_Your instructions_
Please make sure what you return matches the listing below exactly, minus its pictures.

_Data extracts_
################

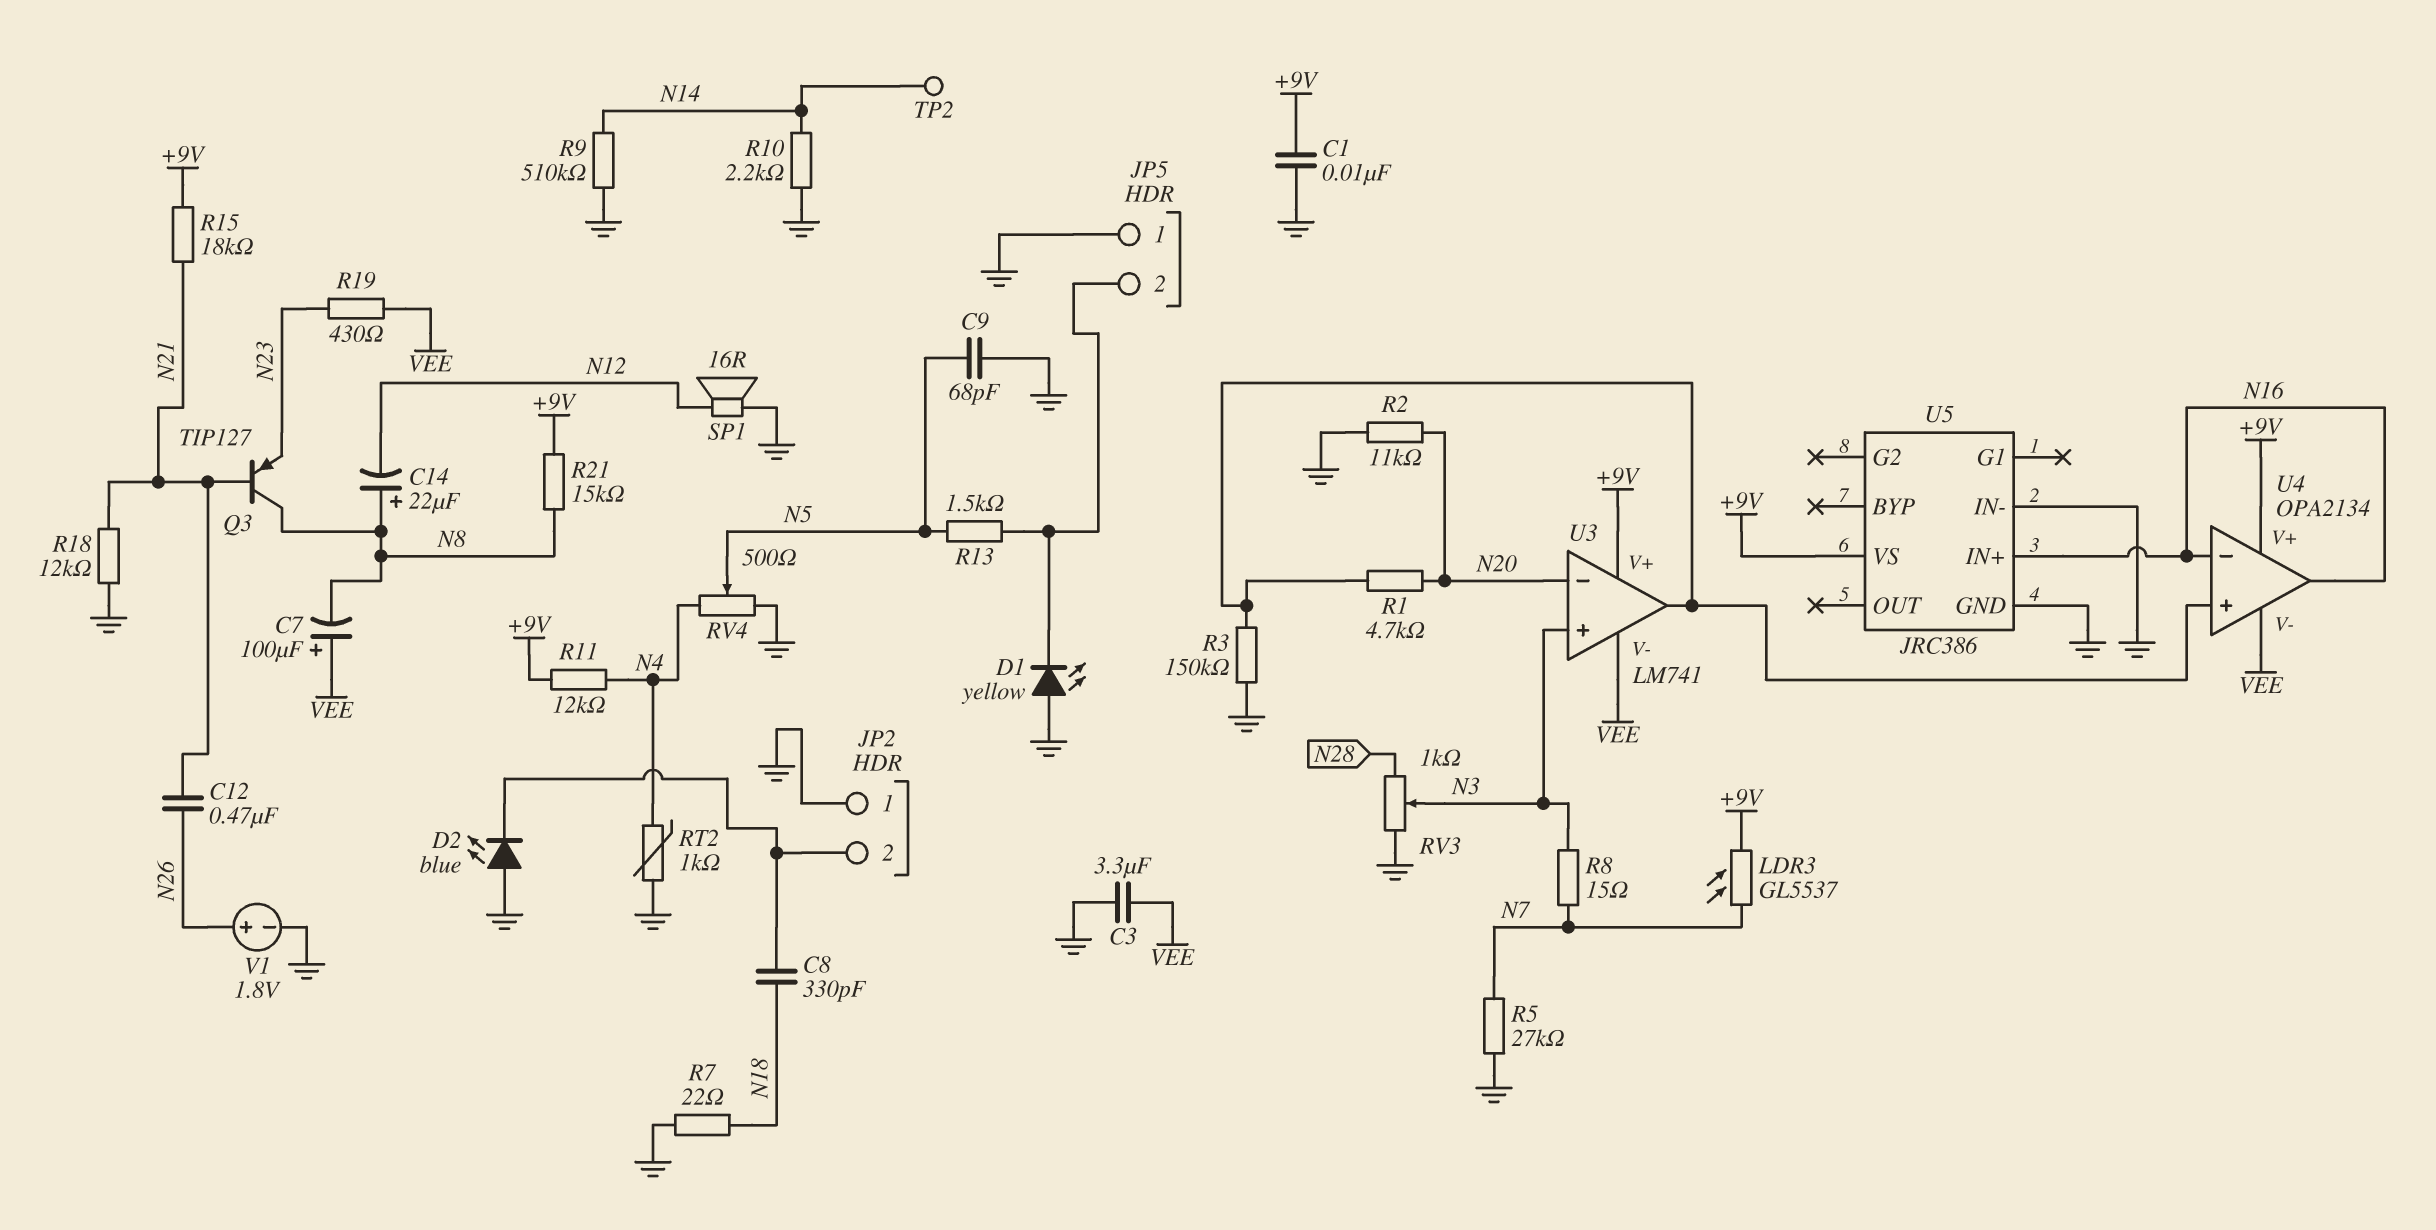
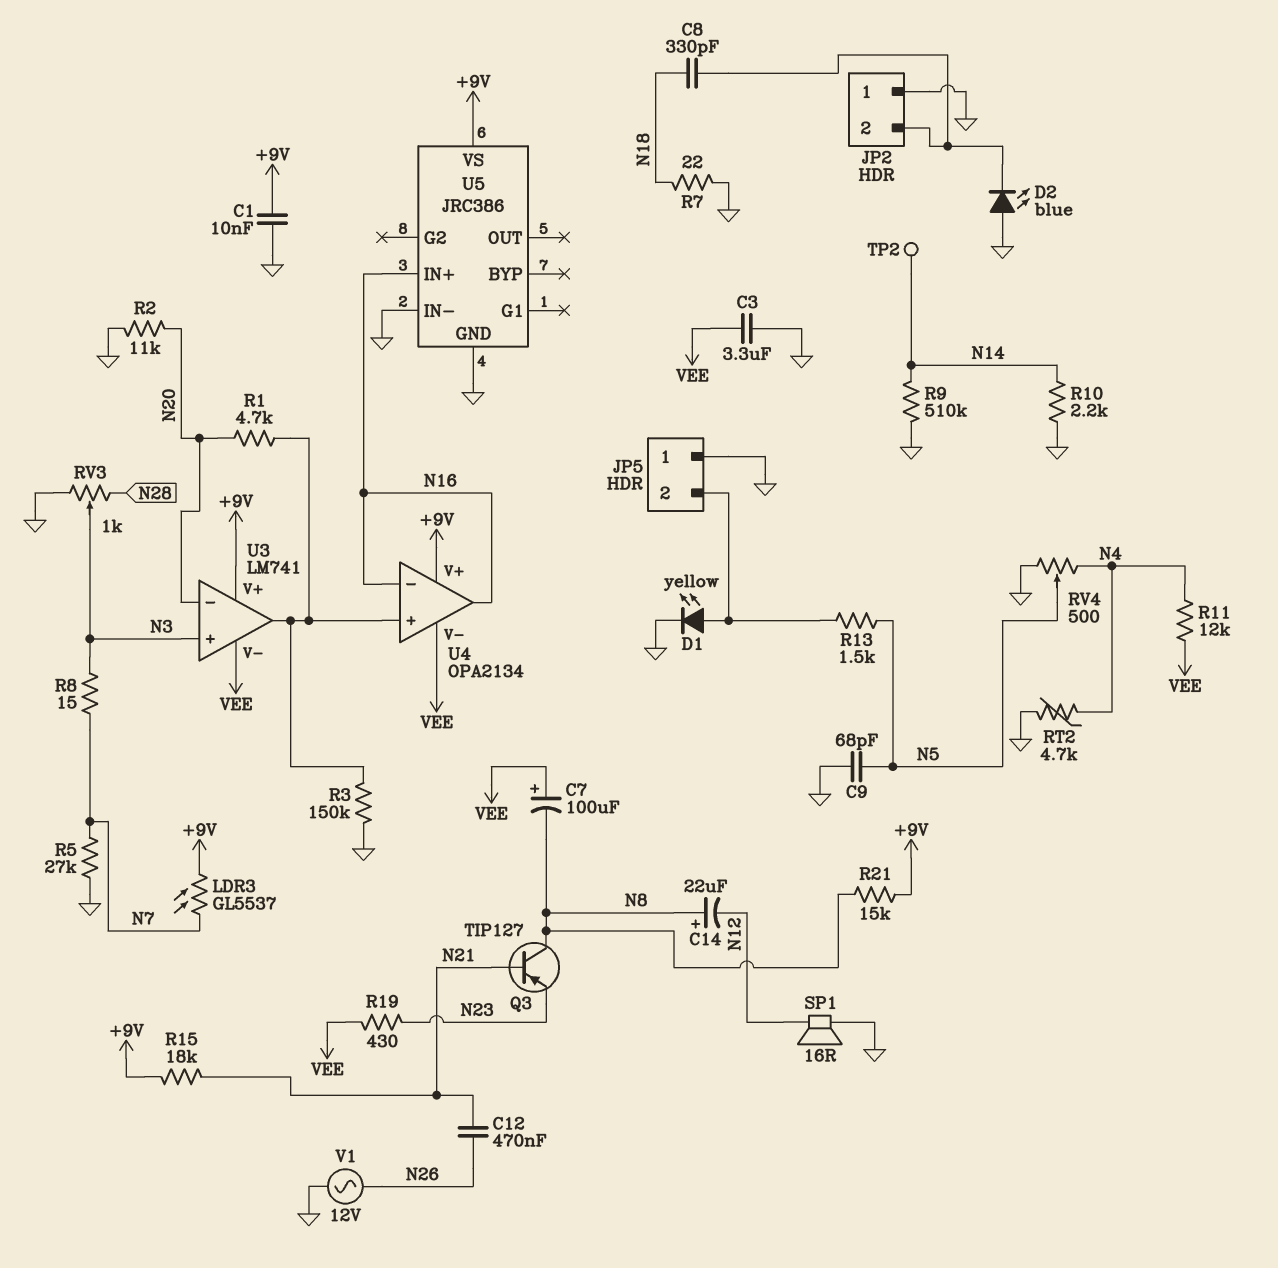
D1: LED yellow (A GND, K JP5/2) -> LED yellow (A JP5/2, K GND)
R11: 12k (+9V, N4) -> 12k (N4, VEE)
R18: 12k (GND, N21) -> none
RT2: 1k (GND, N4) -> 4.7k (GND, N4)
V1: 1.8V (plus N26, minus GND) -> AC 12V (GND, N26)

################

_Solution for this exercise_
D1: LED yellow (A GND, K JP5/2) -> LED yellow (A JP5/2, K GND)
R11: 12k (+9V, N4) -> 12k (N4, VEE)
R18: 12k (GND, N21) -> none
RT2: 1k (GND, N4) -> 4.7k (GND, N4)
V1: 1.8V (plus N26, minus GND) -> AC 12V (GND, N26)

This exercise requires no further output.